GIVEN PROBLEM ::
Return every line of the data below that contains the word "resolution".

--- start TASK MATERIAL ---

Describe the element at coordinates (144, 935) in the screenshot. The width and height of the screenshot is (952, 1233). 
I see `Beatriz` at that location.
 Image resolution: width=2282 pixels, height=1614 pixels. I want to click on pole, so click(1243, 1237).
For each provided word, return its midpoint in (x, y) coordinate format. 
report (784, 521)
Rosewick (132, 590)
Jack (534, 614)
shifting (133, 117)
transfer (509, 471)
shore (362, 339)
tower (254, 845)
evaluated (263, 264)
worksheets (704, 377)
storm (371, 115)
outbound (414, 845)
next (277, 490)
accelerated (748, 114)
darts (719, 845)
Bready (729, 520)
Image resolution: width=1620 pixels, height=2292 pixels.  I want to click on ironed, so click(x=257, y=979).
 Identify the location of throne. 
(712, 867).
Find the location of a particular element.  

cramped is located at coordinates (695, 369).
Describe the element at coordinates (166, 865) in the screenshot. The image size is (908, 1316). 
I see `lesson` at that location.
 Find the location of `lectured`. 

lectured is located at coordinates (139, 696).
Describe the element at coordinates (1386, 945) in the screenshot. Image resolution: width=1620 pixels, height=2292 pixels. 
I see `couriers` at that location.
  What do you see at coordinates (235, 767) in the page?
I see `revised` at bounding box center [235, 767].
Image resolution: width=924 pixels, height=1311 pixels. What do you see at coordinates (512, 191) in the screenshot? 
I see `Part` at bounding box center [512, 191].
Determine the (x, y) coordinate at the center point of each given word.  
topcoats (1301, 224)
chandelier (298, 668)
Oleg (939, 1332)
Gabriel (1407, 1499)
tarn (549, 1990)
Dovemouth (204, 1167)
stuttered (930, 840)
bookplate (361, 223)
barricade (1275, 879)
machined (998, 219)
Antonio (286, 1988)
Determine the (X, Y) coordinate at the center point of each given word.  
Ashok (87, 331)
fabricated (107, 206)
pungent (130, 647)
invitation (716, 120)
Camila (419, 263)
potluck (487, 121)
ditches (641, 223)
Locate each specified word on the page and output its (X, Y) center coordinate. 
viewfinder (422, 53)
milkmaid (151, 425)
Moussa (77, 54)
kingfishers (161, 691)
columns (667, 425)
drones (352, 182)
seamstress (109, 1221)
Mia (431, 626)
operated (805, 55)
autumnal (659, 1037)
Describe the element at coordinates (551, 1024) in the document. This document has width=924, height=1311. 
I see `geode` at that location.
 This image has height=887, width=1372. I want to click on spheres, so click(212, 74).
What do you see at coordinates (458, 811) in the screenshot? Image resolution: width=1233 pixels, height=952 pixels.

--- end TASK MATERIAL ---

CORRECT RESULT ::
 Image resolution: width=2282 pixels, height=1614 pixels. I want to click on pole, so click(1243, 1237).
Image resolution: width=1620 pixels, height=2292 pixels.  I want to click on ironed, so click(x=257, y=979).
Describe the element at coordinates (1386, 945) in the screenshot. Image resolution: width=1620 pixels, height=2292 pixels. 
Image resolution: width=924 pixels, height=1311 pixels. What do you see at coordinates (512, 191) in the screenshot? 
What do you see at coordinates (458, 811) in the screenshot? Image resolution: width=1233 pixels, height=952 pixels.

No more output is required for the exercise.